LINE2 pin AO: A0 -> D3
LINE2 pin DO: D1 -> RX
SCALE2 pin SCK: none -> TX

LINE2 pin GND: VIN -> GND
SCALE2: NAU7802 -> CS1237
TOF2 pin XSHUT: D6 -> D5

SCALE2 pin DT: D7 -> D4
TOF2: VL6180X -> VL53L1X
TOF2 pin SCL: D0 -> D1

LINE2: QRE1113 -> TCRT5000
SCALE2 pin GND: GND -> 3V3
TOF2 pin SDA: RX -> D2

= = = = = = =

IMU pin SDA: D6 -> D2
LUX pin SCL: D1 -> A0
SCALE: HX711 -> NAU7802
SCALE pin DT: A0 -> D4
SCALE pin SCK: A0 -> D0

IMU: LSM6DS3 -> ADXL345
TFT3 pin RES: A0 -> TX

= = = = = = =

## Exercise aim
Of the entries above, repeat exactly the lines between the line with "SCALE2: NAU7802 -> CS1237" and the line with "TOF2 pin SDA: RX -> D2", inclusive, and no others.

## Answer space
SCALE2: NAU7802 -> CS1237
TOF2 pin XSHUT: D6 -> D5

SCALE2 pin DT: D7 -> D4
TOF2: VL6180X -> VL53L1X
TOF2 pin SCL: D0 -> D1

LINE2: QRE1113 -> TCRT5000
SCALE2 pin GND: GND -> 3V3
TOF2 pin SDA: RX -> D2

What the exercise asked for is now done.